• [Work required] A word-for-word copy of the records is needed, with every picture left out.

• [Exercise input]
--------------------------------------------------

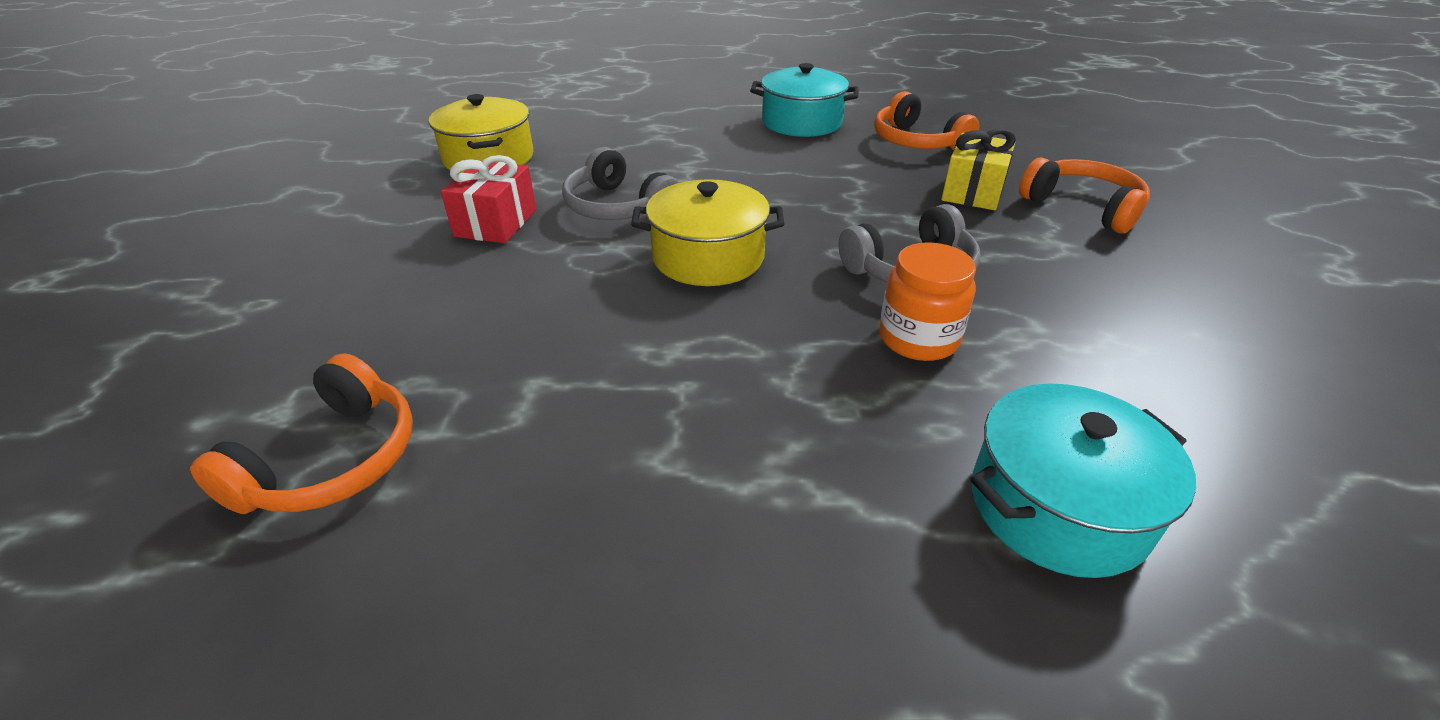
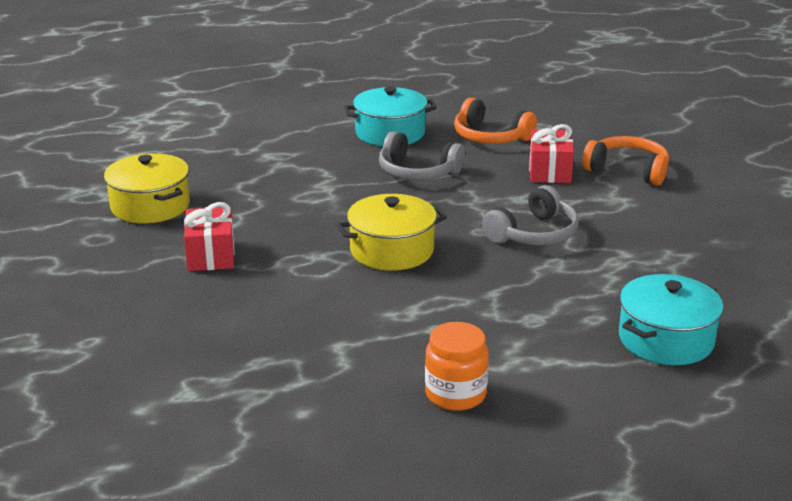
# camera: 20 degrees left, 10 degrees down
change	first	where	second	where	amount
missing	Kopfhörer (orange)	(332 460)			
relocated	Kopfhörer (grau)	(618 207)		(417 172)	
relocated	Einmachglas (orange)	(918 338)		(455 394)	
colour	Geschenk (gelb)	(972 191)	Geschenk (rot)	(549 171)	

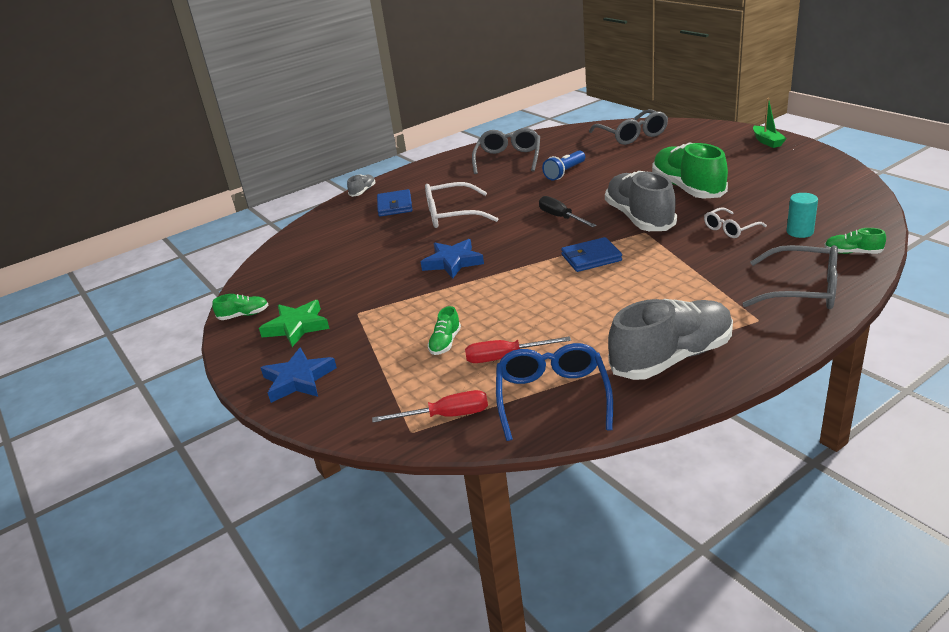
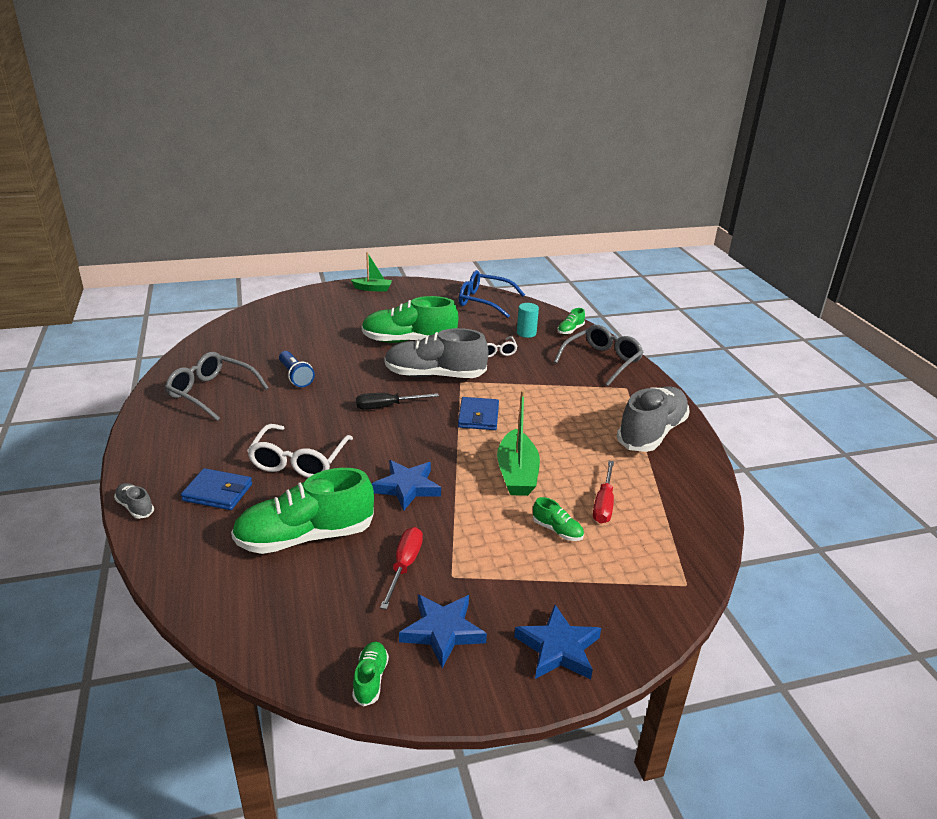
# camera: 75 degrees left, 0 degrees up
change	first	where	second	where	amount
colour	Stern (grün)	(297 326)	Stern (blau)	(442 631)	
relocated	Schraubenzieher (rot)	(446 416)		(404 566)	
relocated	Brille (blau)	(552 397)		(484 301)	
missing	Brille (grau)	(632 135)			
spun	Schuh (grau)	(672 358)		(651 433)	45 degrees clockwise
appeared			Schuh (grün)	(305 537)	
appeared			Boot (grün)	(517 473)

--------------------------------------------------

• [Exercise result]
# camera: 20 degrees left, 10 degrees down
change	first	where	second	where	amount
missing	Kopfhörer (orange)	(332 460)			
relocated	Kopfhörer (grau)	(618 207)		(417 172)	
relocated	Einmachglas (orange)	(918 338)		(455 394)	
colour	Geschenk (gelb)	(972 191)	Geschenk (rot)	(549 171)	

# camera: 75 degrees left, 0 degrees up
change	first	where	second	where	amount
colour	Stern (grün)	(297 326)	Stern (blau)	(442 631)	
relocated	Schraubenzieher (rot)	(446 416)		(404 566)	
relocated	Brille (blau)	(552 397)		(484 301)	
missing	Brille (grau)	(632 135)			
spun	Schuh (grau)	(672 358)		(651 433)	45 degrees clockwise
appeared			Schuh (grün)	(305 537)	
appeared			Boot (grün)	(517 473)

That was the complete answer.